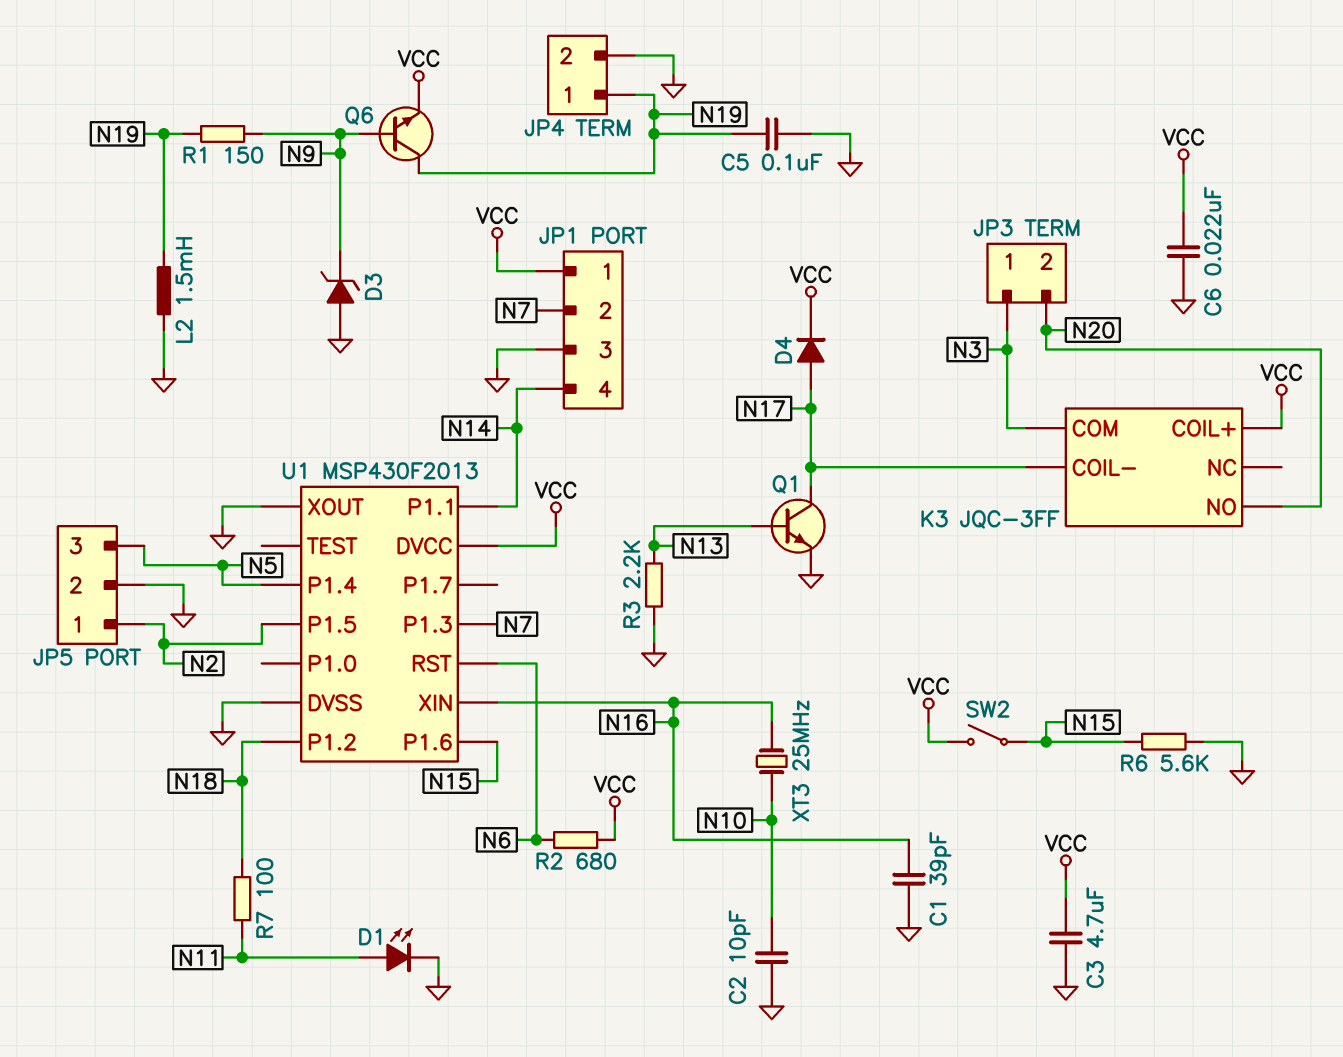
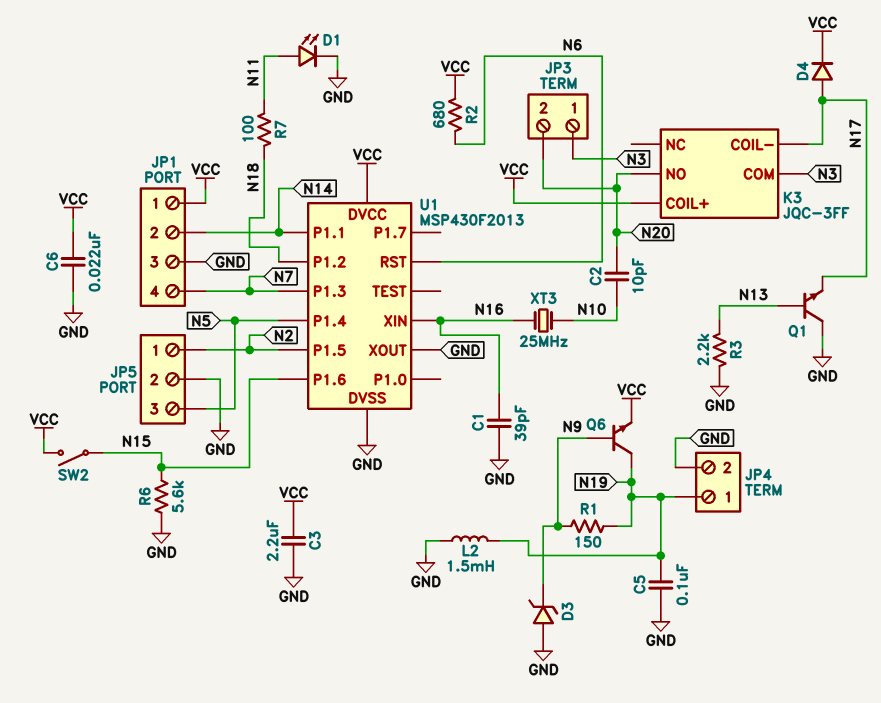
C2: 10pF (GND, N10) -> 10pF (N10, N20)
C3: 4.7uF (GND, VCC) -> 2.2uF (GND, VCC)
JP1 pin 2: N7 -> N14
JP1 pin 4: N14 -> N7
Q1: NPN (B N13, C N17, E GND) -> NPN (B N13, C GND, E N17)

★ ★ ★

WHAT YOU SHOULD DO
Write out, exactly as shown, only the lines running from the one that contains "C3: 4.7uF (GND, VCC) -> 2.2uF (GND, VCC)" to the last line above.

ANSWER TO THIS TASK
C3: 4.7uF (GND, VCC) -> 2.2uF (GND, VCC)
JP1 pin 2: N7 -> N14
JP1 pin 4: N14 -> N7
Q1: NPN (B N13, C N17, E GND) -> NPN (B N13, C GND, E N17)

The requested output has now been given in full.